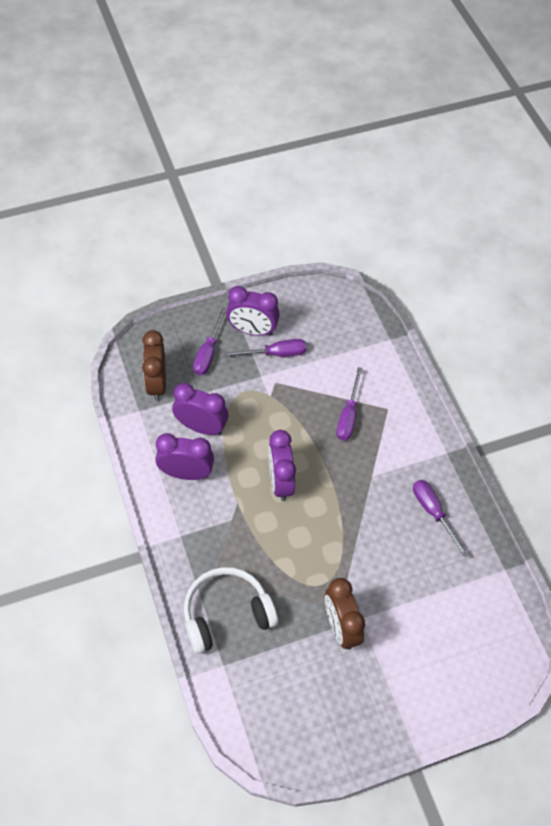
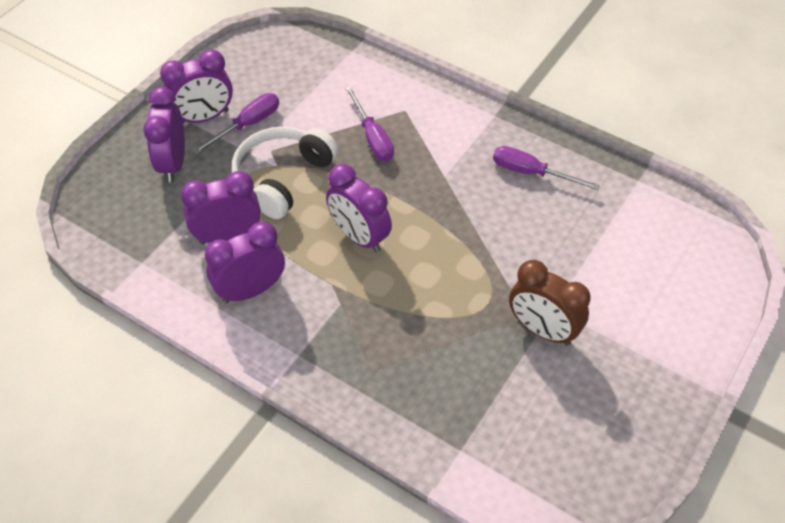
camera: 35 degrees left, 5 degrees down
brown clock [142,330,166,401] -> none
white headphones [184,567,278,654] -> white headphones moved to [232,127,338,219]
purple screwdriver [193,307,227,375] -> purple clock [143,87,185,182]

[WORK ITEM]
Retype the listing exactly. Skip every picture.

[COMPLETED TASK]
camera: 35 degrees left, 5 degrees down
brown clock [142,330,166,401] -> none
white headphones [184,567,278,654] -> white headphones moved to [232,127,338,219]
purple screwdriver [193,307,227,375] -> purple clock [143,87,185,182]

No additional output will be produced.